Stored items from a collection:

_____

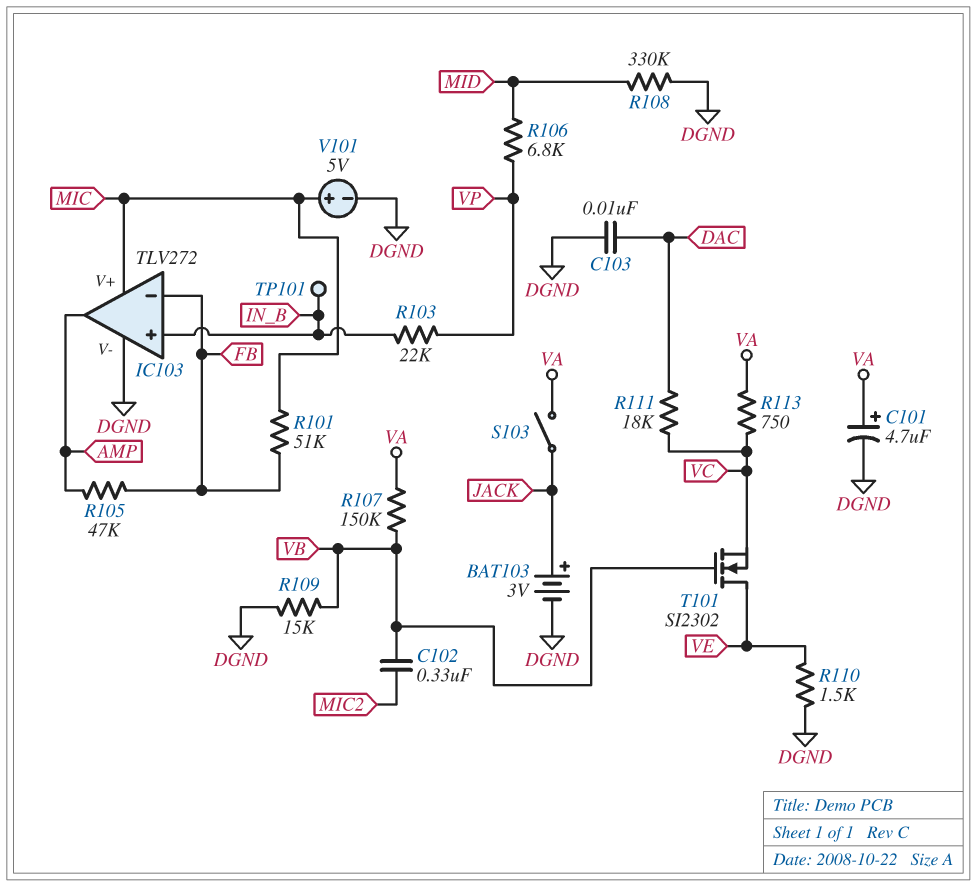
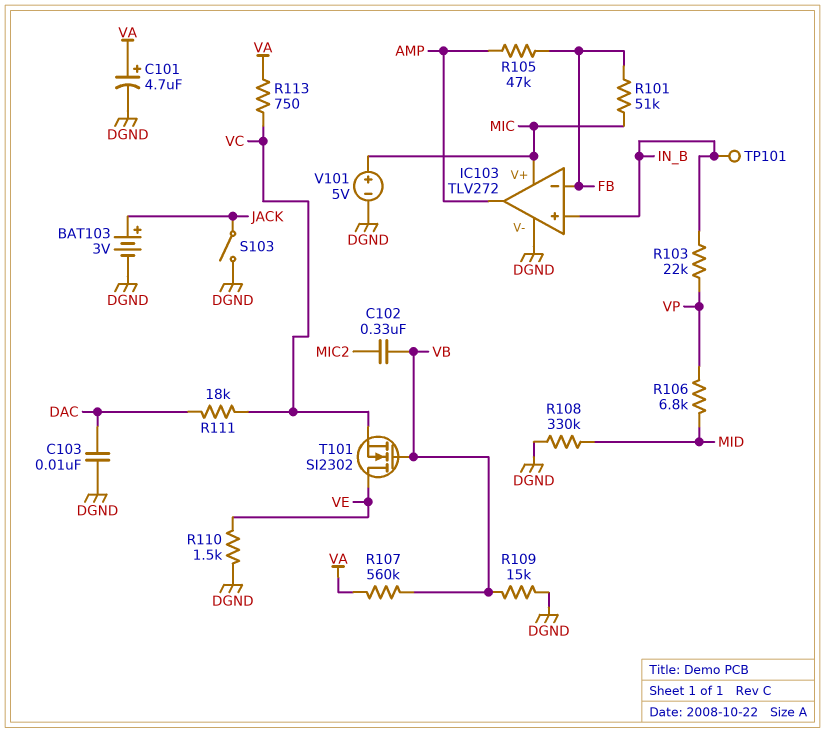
R107: 150k (VA, VB) -> 560k (VA, VB)
S103: switch (JACK, VA) -> switch (DGND, JACK)

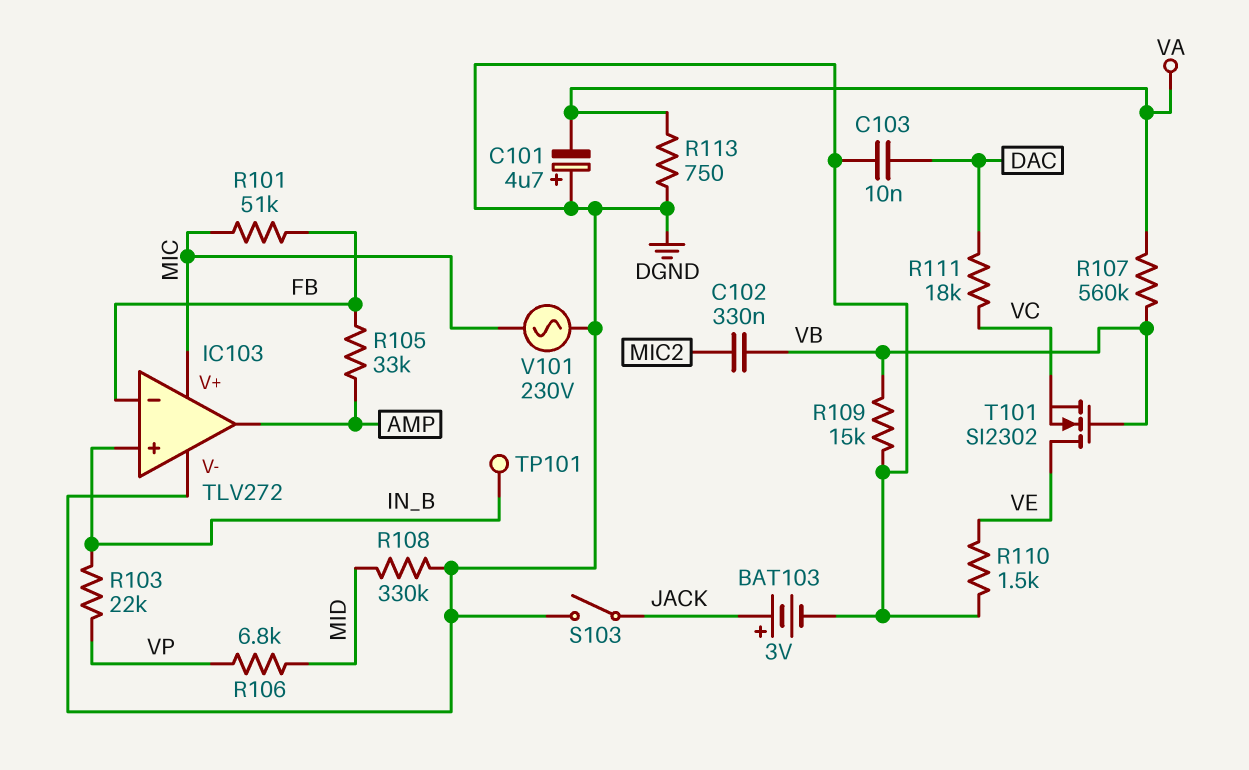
C101: 4.7uF (plus VA, minus DGND) -> 4.7uF (plus DGND, minus VA)
R105: 47k (AMP, FB) -> 33k (AMP, FB)
R113: 750 (VA, VC) -> 750 (DGND, VA)
V101: 5V (plus MIC, minus DGND) -> AC 230V (DGND, MIC)

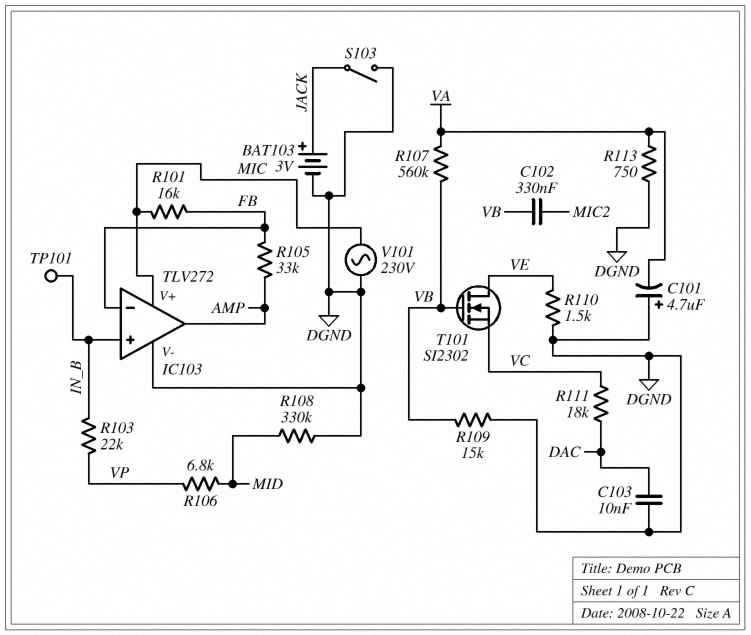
R101: 51k (FB, MIC) -> 16k (FB, MIC)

_____

* Assigned task *
Transcribe all of the lines above exactly as given. The pictures stay out.

* Response below *
R107: 150k (VA, VB) -> 560k (VA, VB)
S103: switch (JACK, VA) -> switch (DGND, JACK)

C101: 4.7uF (plus VA, minus DGND) -> 4.7uF (plus DGND, minus VA)
R105: 47k (AMP, FB) -> 33k (AMP, FB)
R113: 750 (VA, VC) -> 750 (DGND, VA)
V101: 5V (plus MIC, minus DGND) -> AC 230V (DGND, MIC)

R101: 51k (FB, MIC) -> 16k (FB, MIC)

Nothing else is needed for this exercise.